— What you should do —
Search for the word "OPTO" in the entries. Each line that holds it should be copied.

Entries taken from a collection
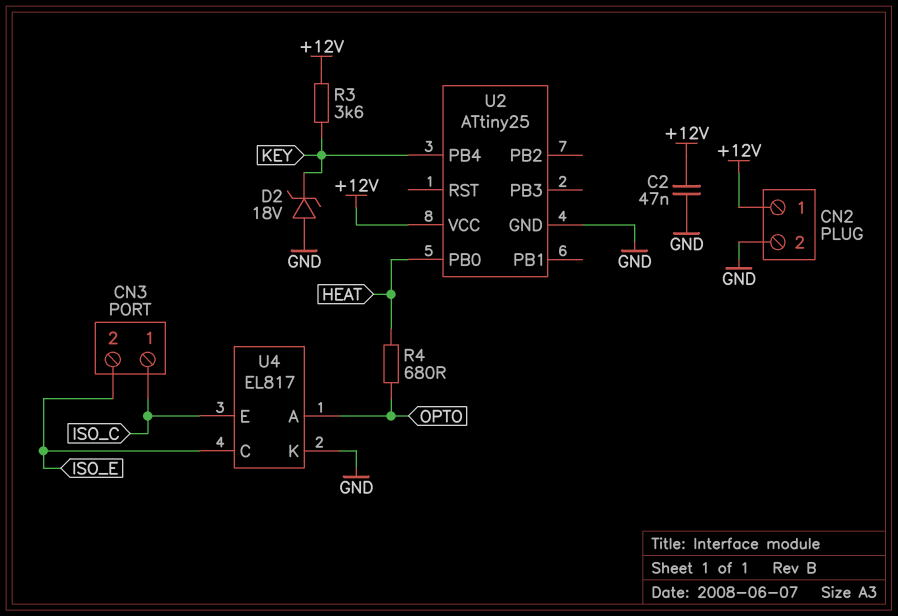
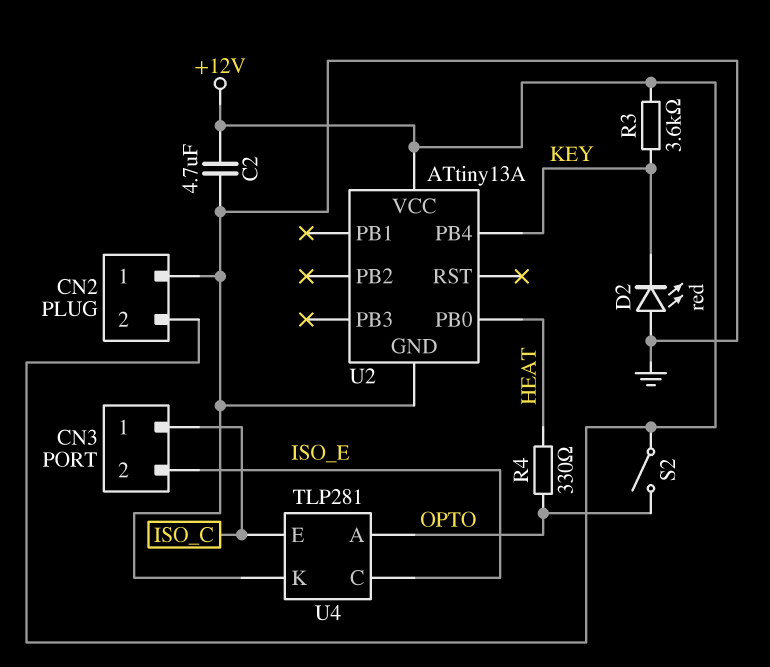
C2: 47nF (+12V, GND) -> 4.7uF (+12V, GND)
CN2 pin 1: +12V -> GND
CN2 pin 2: GND -> +12V
D2: zener 18V (A GND, K KEY) -> LED red (A GND, K KEY)
R4: 680 (HEAT, OPTO) -> 330 (HEAT, OPTO)
S2: none -> switch (+12V, OPTO)
U2: ATtiny25 -> ATtiny13A
U4: EL817 -> TLP281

— Answer —
R4: 680 (HEAT, OPTO) -> 330 (HEAT, OPTO)
S2: none -> switch (+12V, OPTO)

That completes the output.